- [Task]: The output should be every line below, retyped exactly, with no images.

- [Data section]:
════

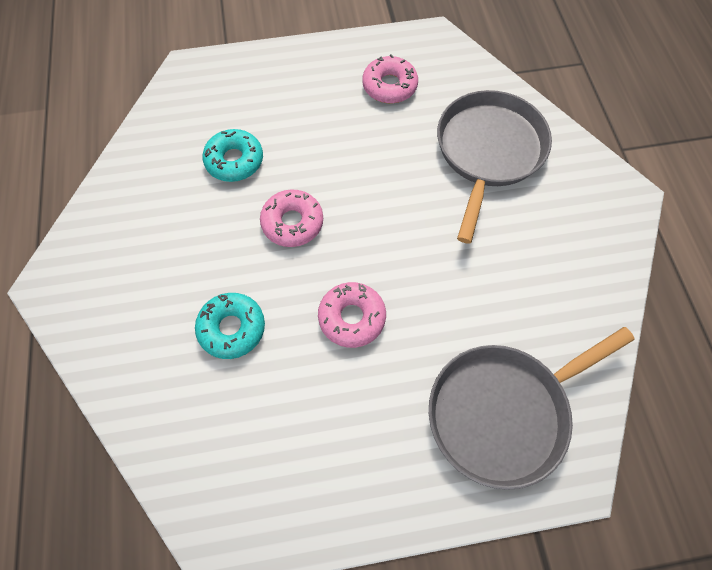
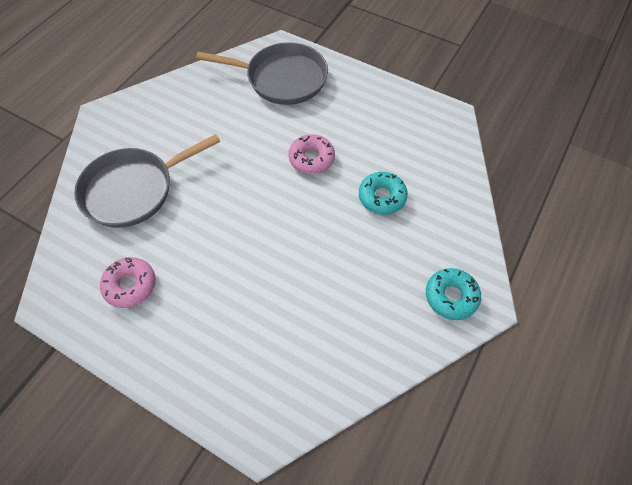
camera: 140 degrees left, 5 degrees down
turquoise donut [202,129,263,182] -> turquoise donut moved to [426,268,481,320]
pink donut [260,190,323,247] -> none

════

- [Output]:
camera: 140 degrees left, 5 degrees down
turquoise donut [202,129,263,182] -> turquoise donut moved to [426,268,481,320]
pink donut [260,190,323,247] -> none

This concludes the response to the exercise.